== Segment start ==

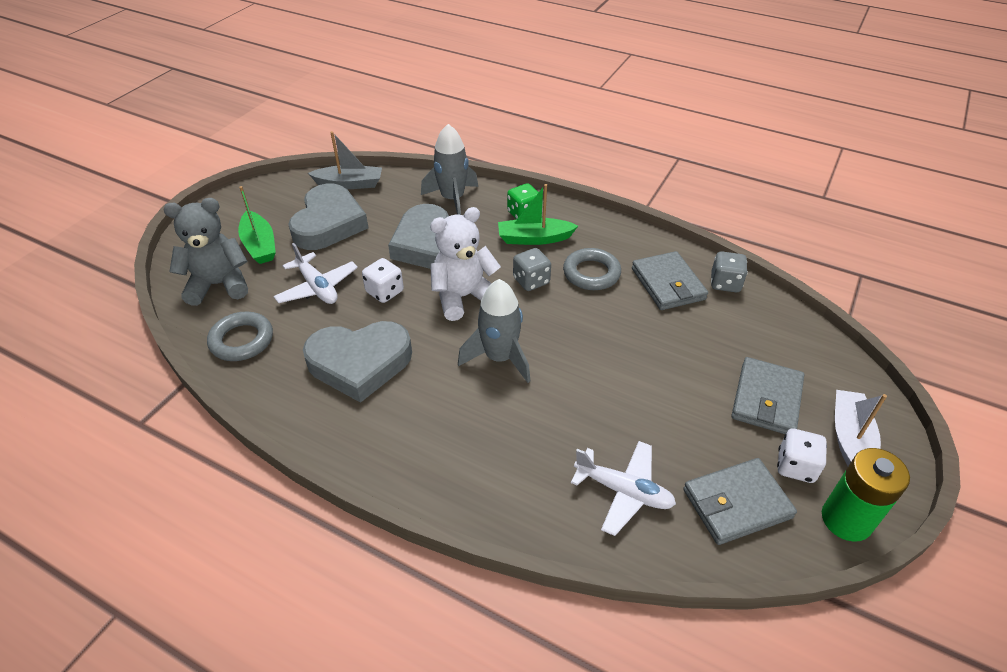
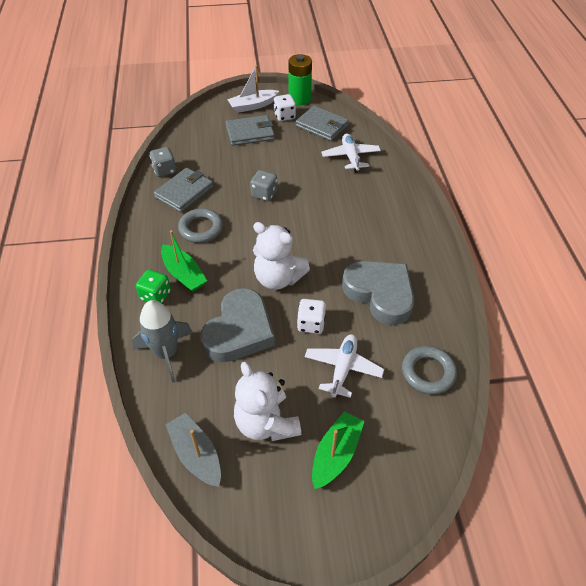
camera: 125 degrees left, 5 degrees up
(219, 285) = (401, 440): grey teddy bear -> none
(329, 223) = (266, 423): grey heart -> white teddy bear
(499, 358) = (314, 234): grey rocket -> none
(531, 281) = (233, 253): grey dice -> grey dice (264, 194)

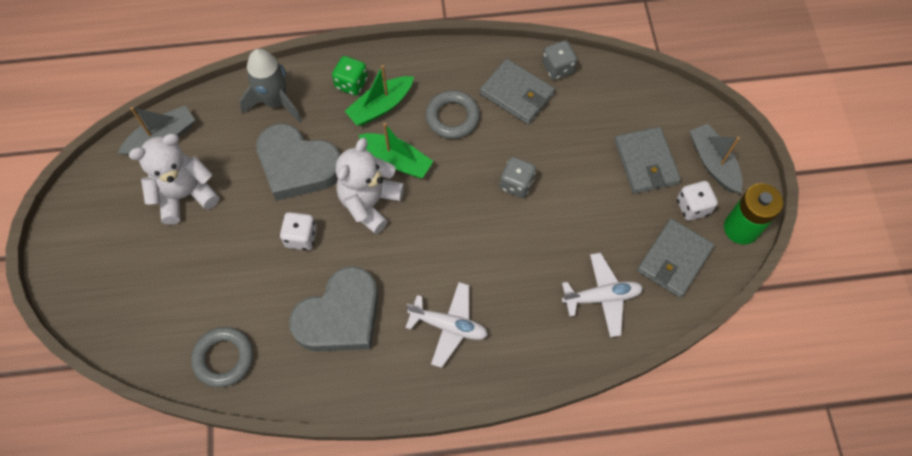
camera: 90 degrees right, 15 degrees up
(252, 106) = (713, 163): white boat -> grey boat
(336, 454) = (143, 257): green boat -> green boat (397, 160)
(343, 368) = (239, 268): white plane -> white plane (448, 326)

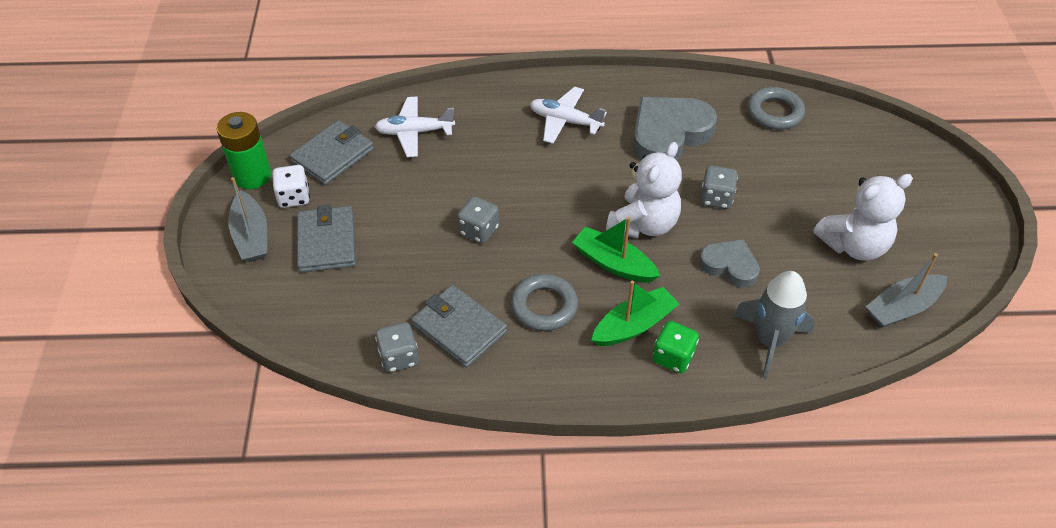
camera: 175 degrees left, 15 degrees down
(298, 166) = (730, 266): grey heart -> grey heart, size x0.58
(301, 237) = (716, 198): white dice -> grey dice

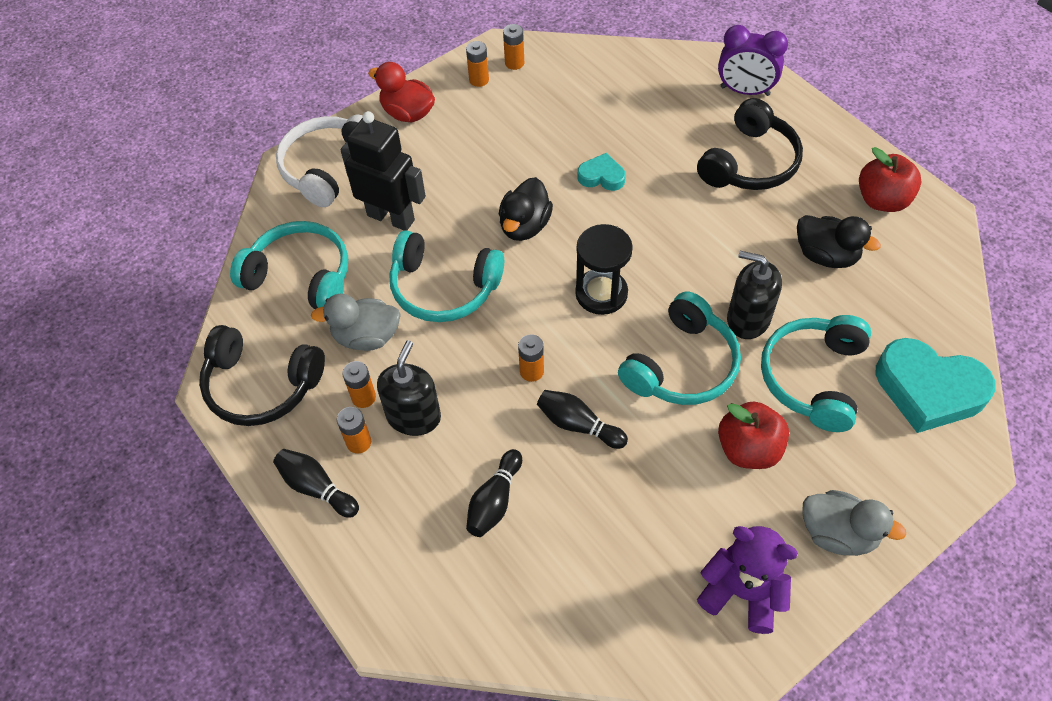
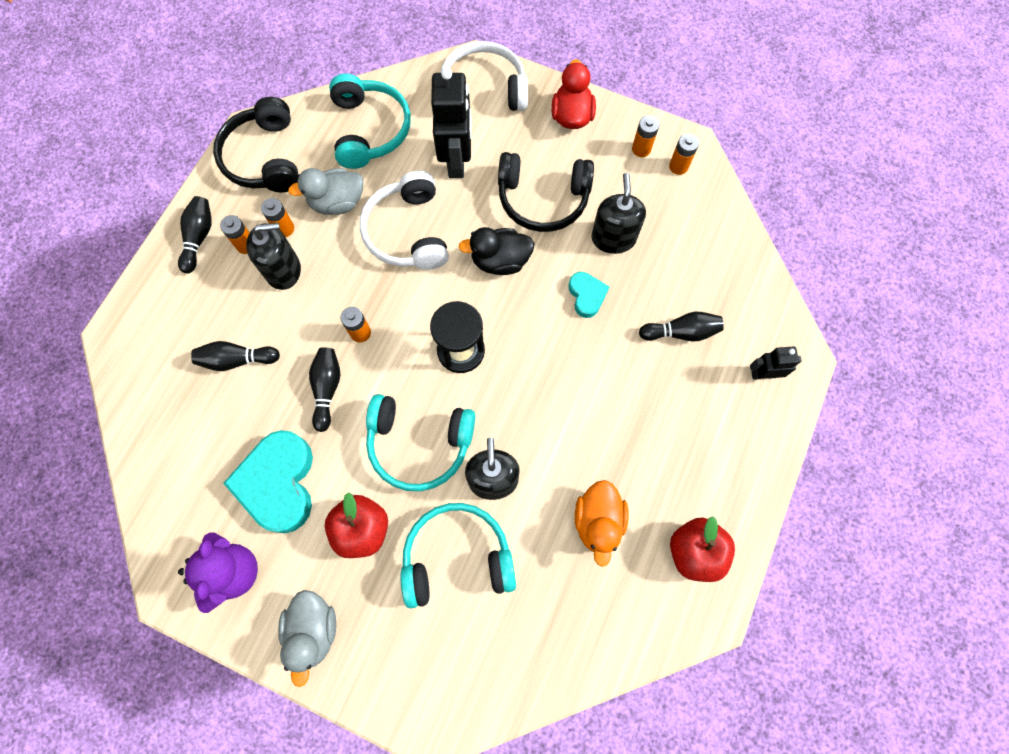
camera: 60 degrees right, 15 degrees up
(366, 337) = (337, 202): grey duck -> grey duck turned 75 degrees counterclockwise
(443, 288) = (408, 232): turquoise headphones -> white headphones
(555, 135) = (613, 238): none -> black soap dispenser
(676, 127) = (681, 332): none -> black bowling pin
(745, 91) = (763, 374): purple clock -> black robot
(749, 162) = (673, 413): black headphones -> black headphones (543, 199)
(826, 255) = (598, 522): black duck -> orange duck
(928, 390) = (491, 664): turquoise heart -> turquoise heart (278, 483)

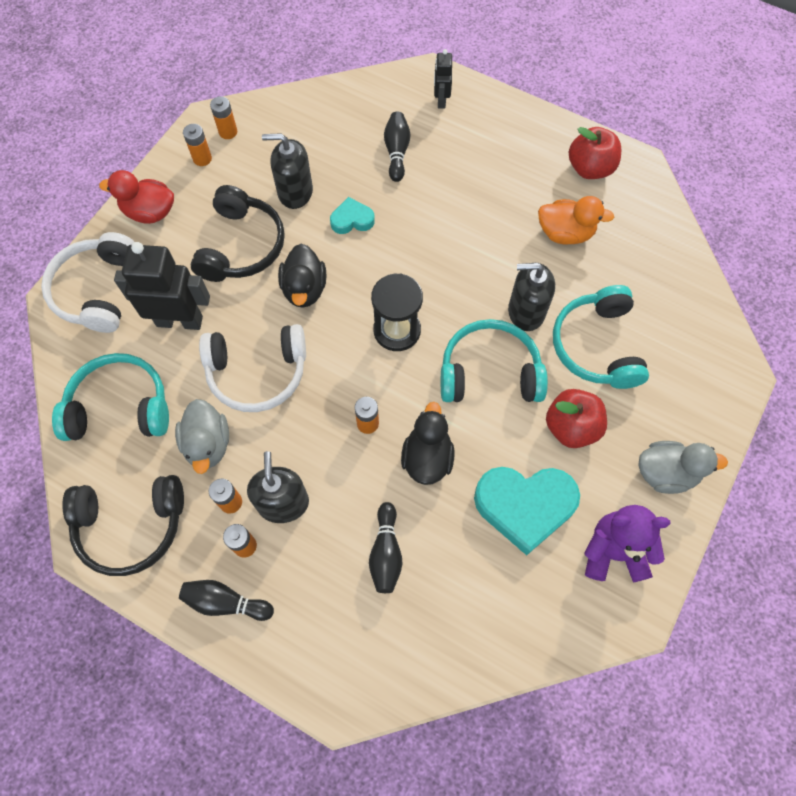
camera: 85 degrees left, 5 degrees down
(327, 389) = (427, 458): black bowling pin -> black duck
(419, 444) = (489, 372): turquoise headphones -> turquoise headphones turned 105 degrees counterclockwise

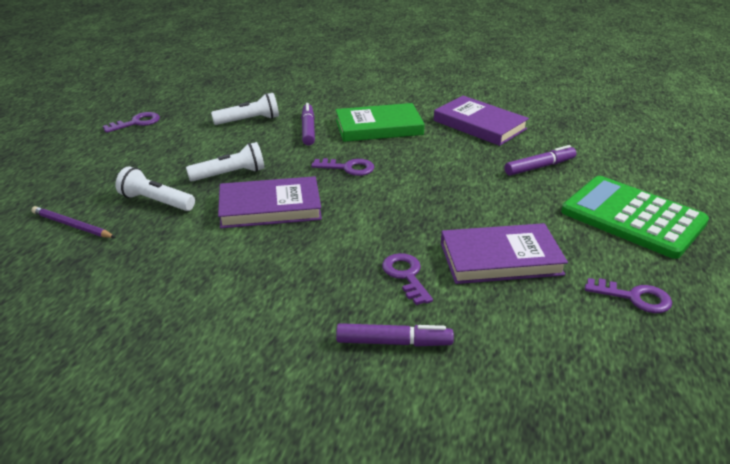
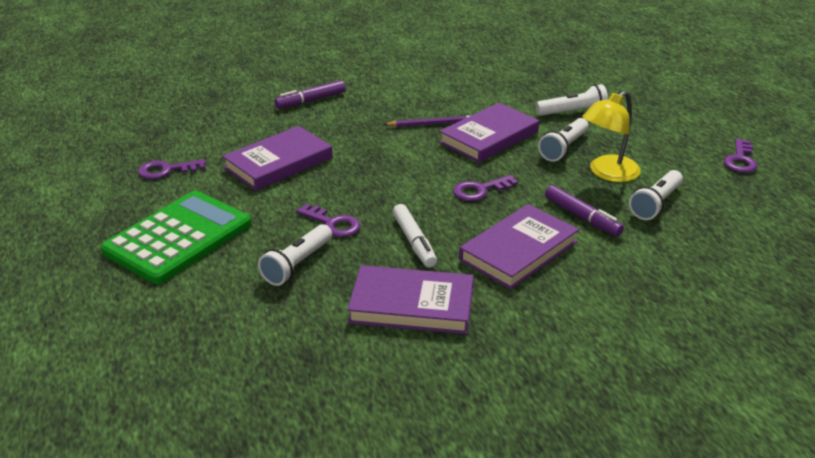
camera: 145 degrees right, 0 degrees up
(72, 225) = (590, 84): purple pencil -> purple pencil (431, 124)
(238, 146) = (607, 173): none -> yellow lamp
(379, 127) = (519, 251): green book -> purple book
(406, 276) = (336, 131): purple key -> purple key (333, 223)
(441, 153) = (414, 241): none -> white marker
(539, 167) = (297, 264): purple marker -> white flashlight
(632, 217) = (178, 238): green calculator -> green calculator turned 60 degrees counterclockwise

== Segment end ==

What to work on =
Pictures stay out. Transcribe the lines from the start of the entries above through the line with "(928, 390) = (491, 664): turquoise", exactly.

Output for this task =
camera: 125 degrees left, 5 degrees up
(219, 285) = (401, 440): grey teddy bear -> none
(329, 223) = (266, 423): grey heart -> white teddy bear
(499, 358) = (314, 234): grey rocket -> none
(531, 281) = (233, 253): grey dice -> grey dice (264, 194)

camera: 90 degrees right, 15 degrees up
(252, 106) = (713, 163): white boat -> grey boat
(336, 454) = (143, 257): green boat -> green boat (397, 160)
(343, 368) = (239, 268): white plane -> white plane (448, 326)

camera: 175 degrees left, 15 degrees down
(298, 166) = (730, 266): grey heart -> grey heart, size x0.58
(301, 237) = (716, 198): white dice -> grey dice

camera: 60 degrees right, 15 degrees up
(366, 337) = (337, 202): grey duck -> grey duck turned 75 degrees counterclockwise
(443, 288) = (408, 232): turquoise headphones -> white headphones
(555, 135) = (613, 238): none -> black soap dispenser
(676, 127) = (681, 332): none -> black bowling pin
(745, 91) = (763, 374): purple clock -> black robot
(749, 162) = (673, 413): black headphones -> black headphones (543, 199)
(826, 255) = (598, 522): black duck -> orange duck
(928, 390) = (491, 664): turquoise heart -> turquoise heart (278, 483)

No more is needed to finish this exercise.